> **GOAL OF THE EXERCISE**: Report each line of the data that contains the string "gray".

(Dataset excerpts)

*** Block opens ***

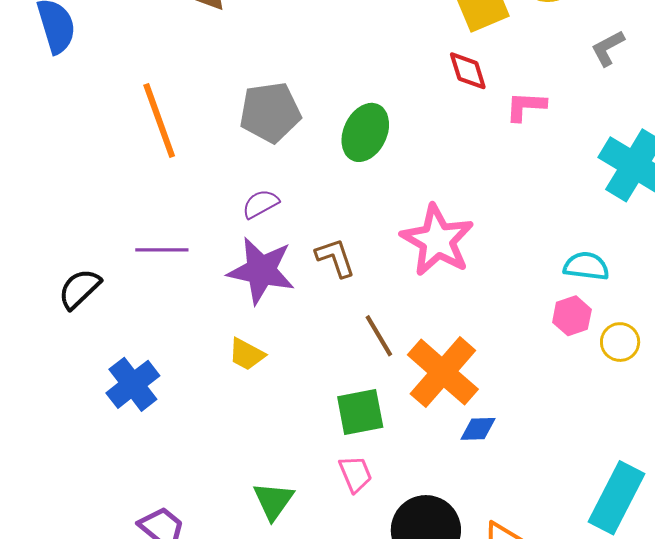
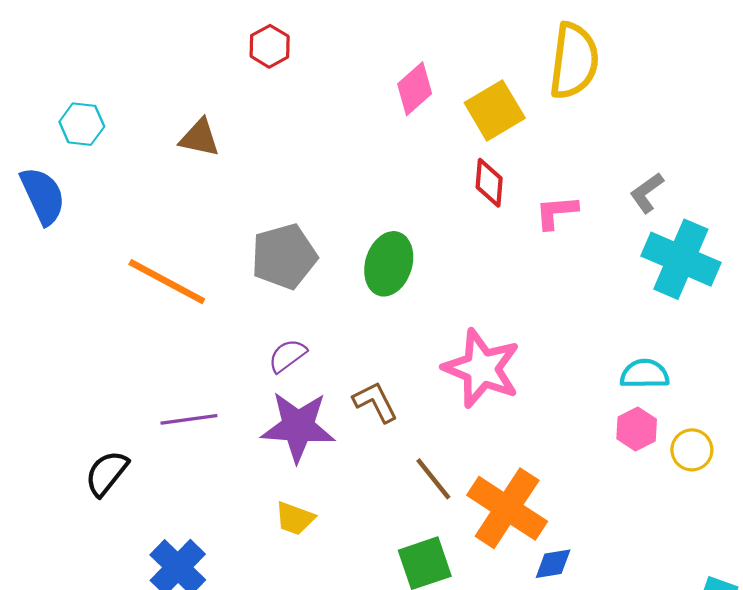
gray L-shape: (608, 48) -> (647, 193), moved
red diamond: (468, 71) -> (489, 183), turned 30
orange line: (159, 120) -> (167, 282), turned -34

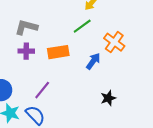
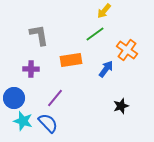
gray L-shape: (26, 27) -> (39, 35), turned 65
purple cross: (26, 51) -> (31, 69), moved

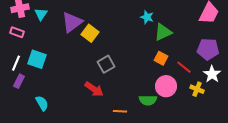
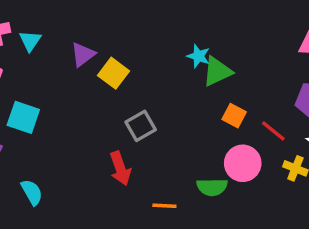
cyan star: (147, 17) -> (198, 56), moved
purple triangle: (72, 22) -> (83, 54), size x0.7
green triangle: (163, 32) -> (217, 71), moved
red arrow: (94, 89) -> (120, 168), turned 36

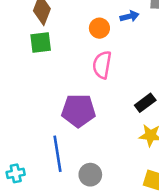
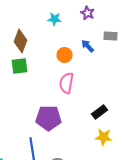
blue arrow: (130, 16) -> (88, 46), turned -120

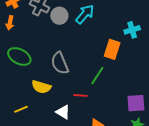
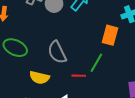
red line: (81, 95) -> (79, 76), moved

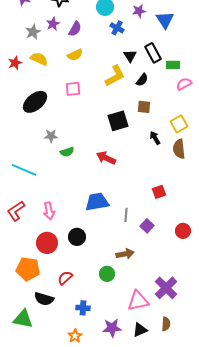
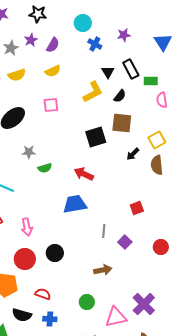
purple star: (139, 11) -> (124, 35), moved
blue triangle: (165, 20) -> (163, 42), moved
yellow semicircle: (39, 59) -> (17, 75), turned 138
pink semicircle: (184, 84) -> (162, 100), turned -70
brown square: (144, 107) -> (122, 123), size x1.5
black arrow: (155, 138) -> (133, 154), turned -104
blue trapezoid: (97, 202) -> (75, 204), moved
green circle: (107, 274) -> (87, 302), moved
red semicircle: (65, 278) -> (43, 294), turned 63
blue cross: (83, 308) -> (50, 319), moved

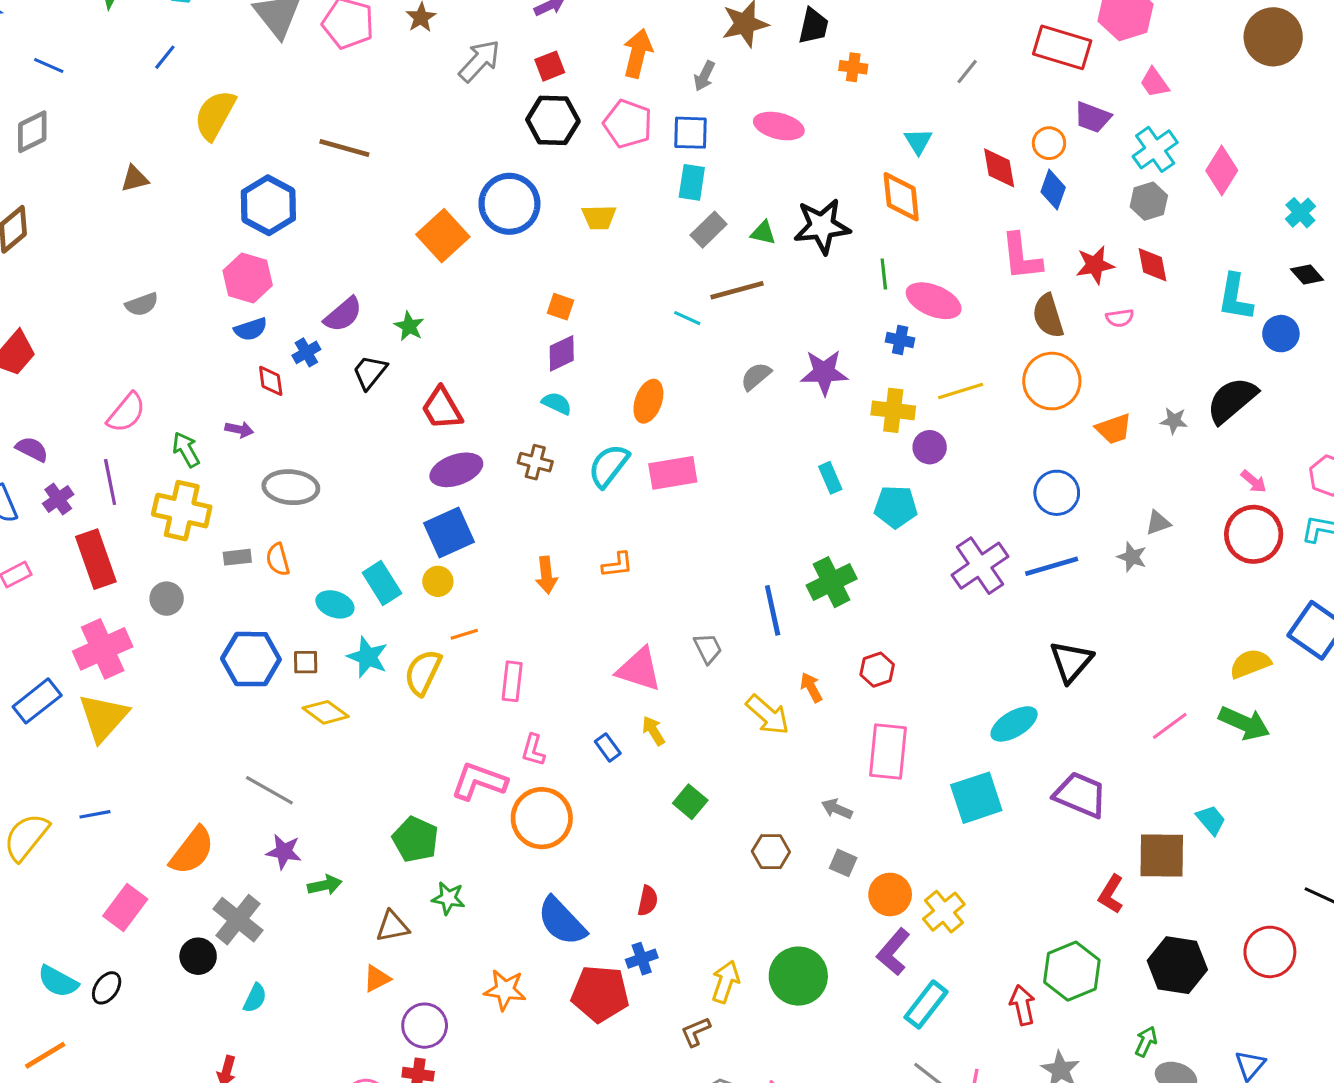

*** Block closes ***

> **RESULT BELOW**:
gray L-shape: (608, 48) -> (647, 193), moved
gray L-shape: (26, 27) -> (39, 35), turned 65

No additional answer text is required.